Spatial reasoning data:
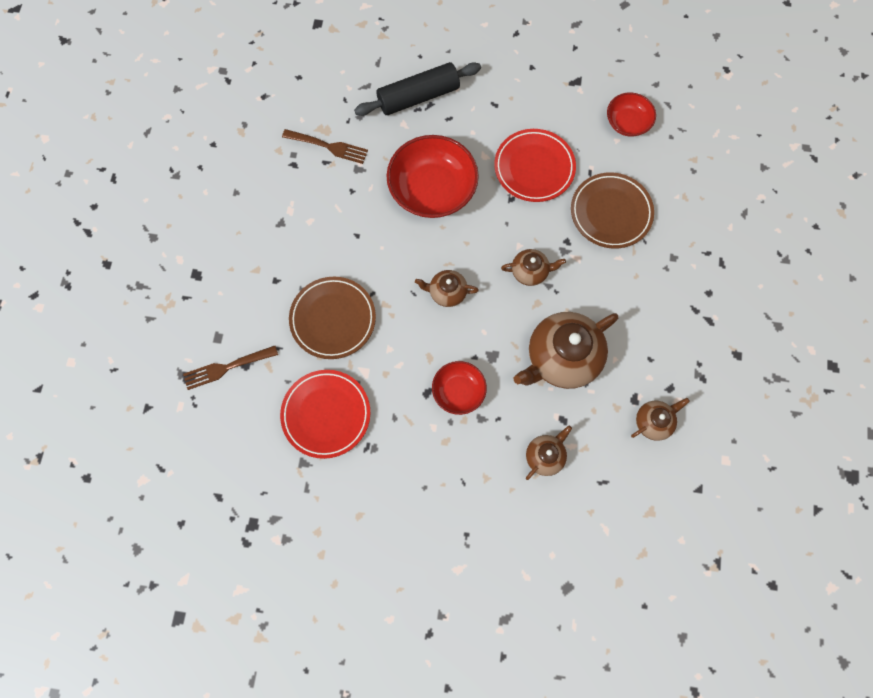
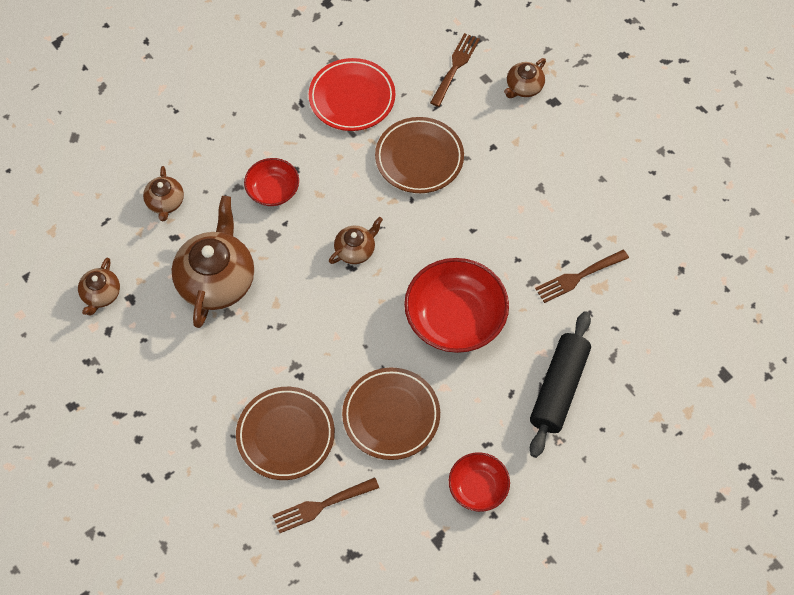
camera: 135 degrees right, 10 degrees down
red plate [494,129,576,202] -> brown plate [342,367,440,460]
brown teapot [501,249,566,286] -> brown teapot moved to [504,58,546,98]
red bowl [607,92,656,137] -> red bowl moved to [449,452,510,512]
none -> brown fork [272,477,379,533]

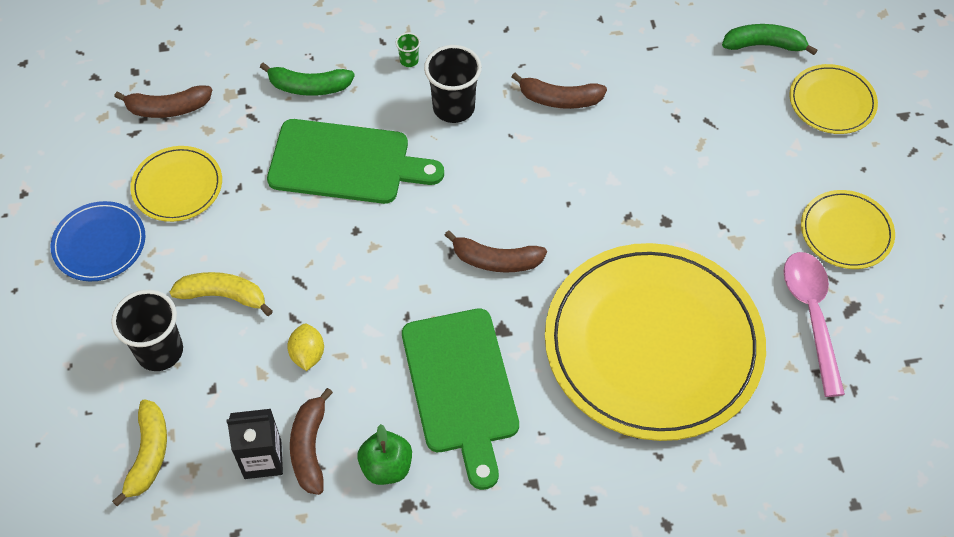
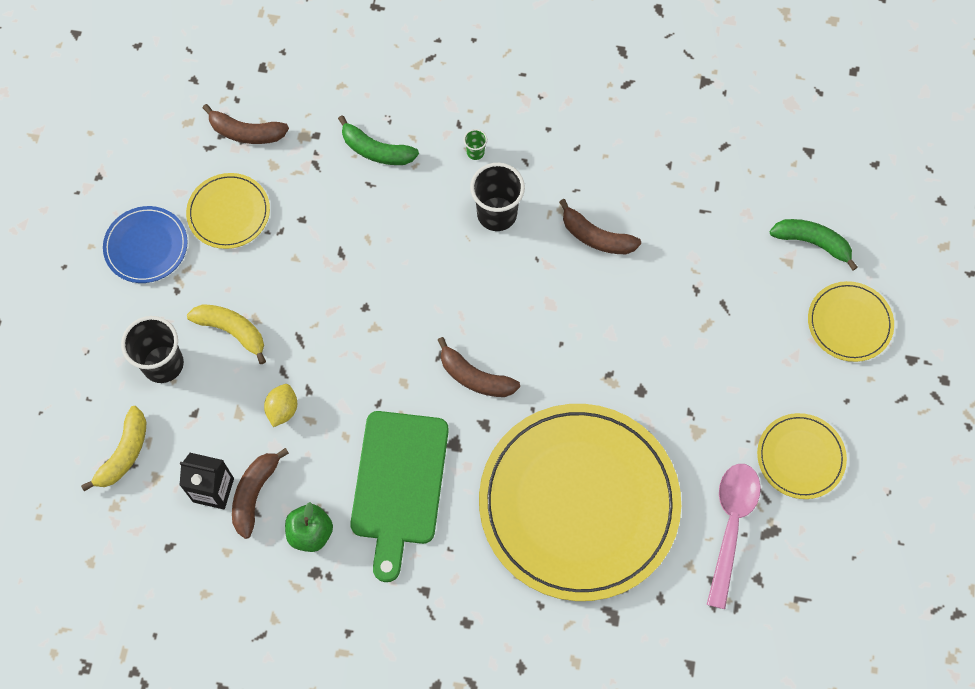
camera: 20 degrees right, 10 degrees up
green cutting board [267,119,444,204] -> none

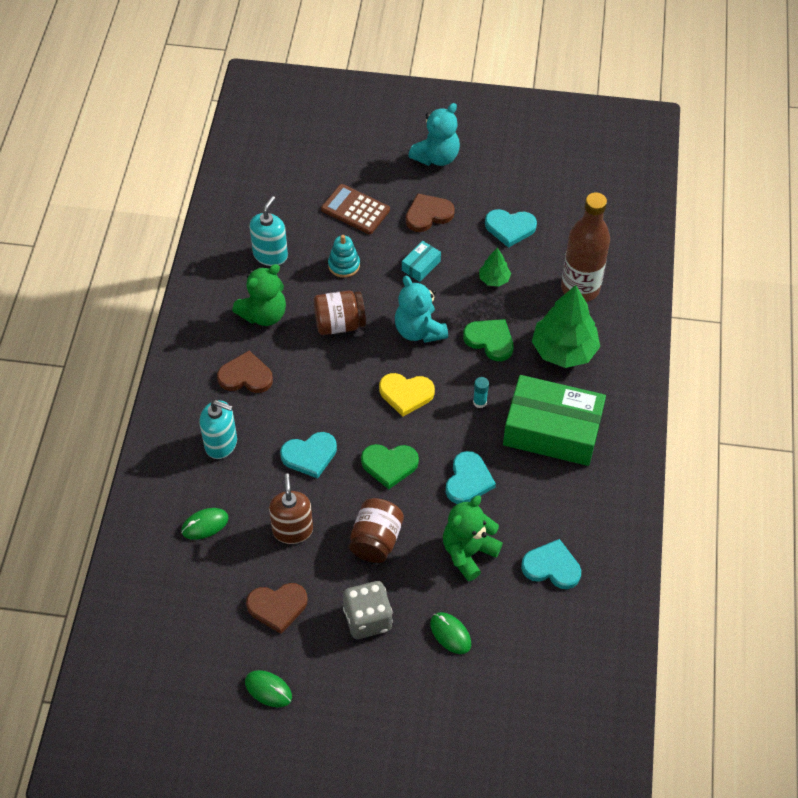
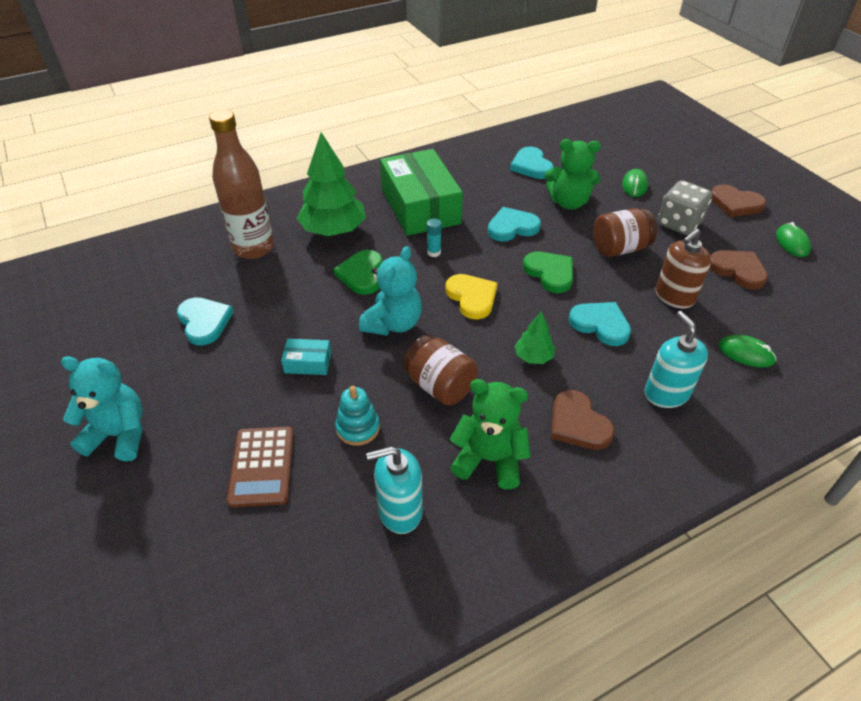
camera: 125 degrees left, 10 degrees down
brown heart [406,193,455,232] -> brown heart moved to [711,184,766,217]
green tree [479,247,511,287] -> green tree moved to [515,311,555,364]

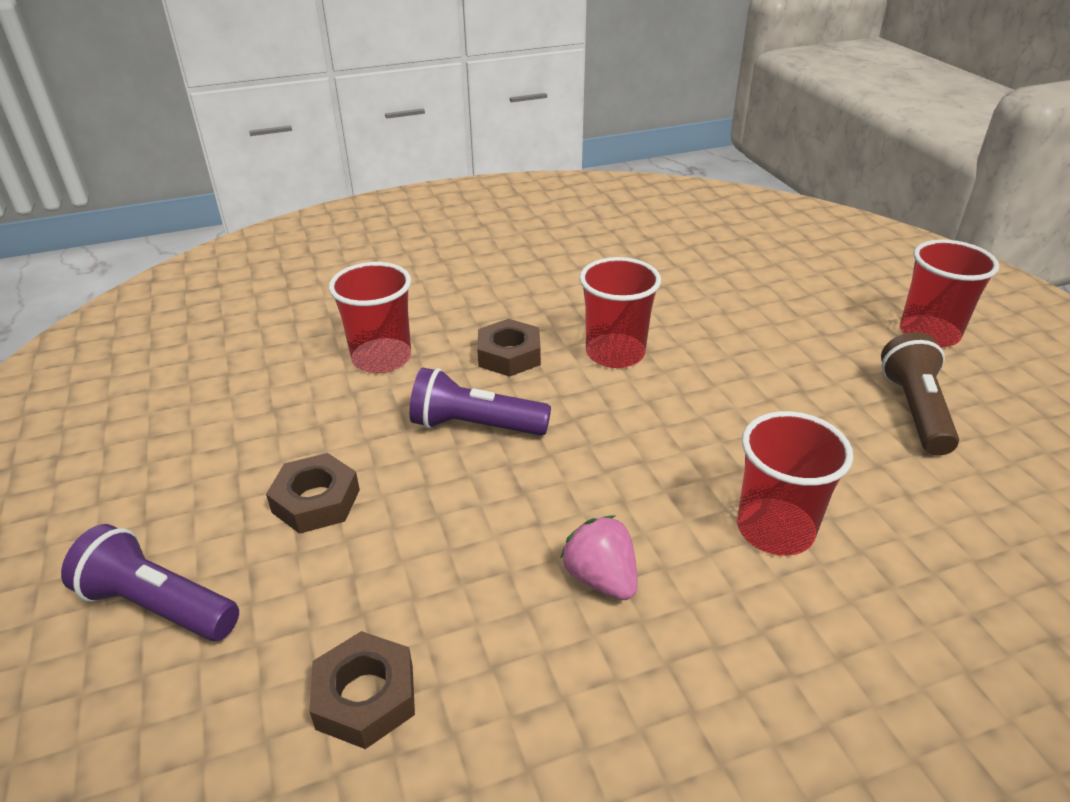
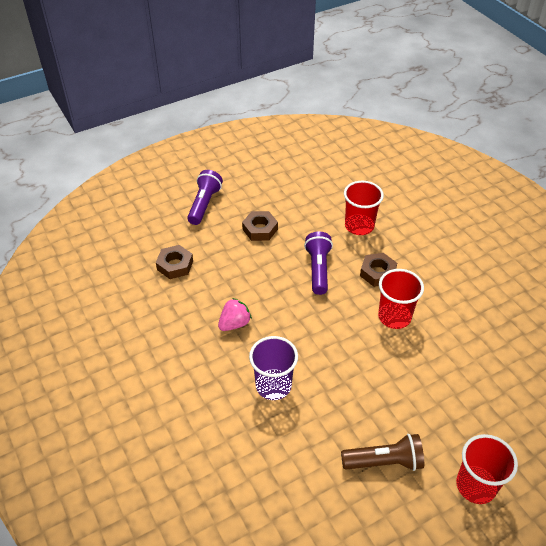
camera: 80 degrees right, 10 degrees up
red cup [737,411,853,556] -> purple cup [249,336,298,400]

▸ Work item
Copy exactly, and only, the lines running from the one containing "brown heart [406,193,455,232]" through the final line of the data, and omit the pictures.

▸ Response area
brown heart [406,193,455,232] -> brown heart moved to [711,184,766,217]
green tree [479,247,511,287] -> green tree moved to [515,311,555,364]

camera: 80 degrees right, 10 degrees up
red cup [737,411,853,556] -> purple cup [249,336,298,400]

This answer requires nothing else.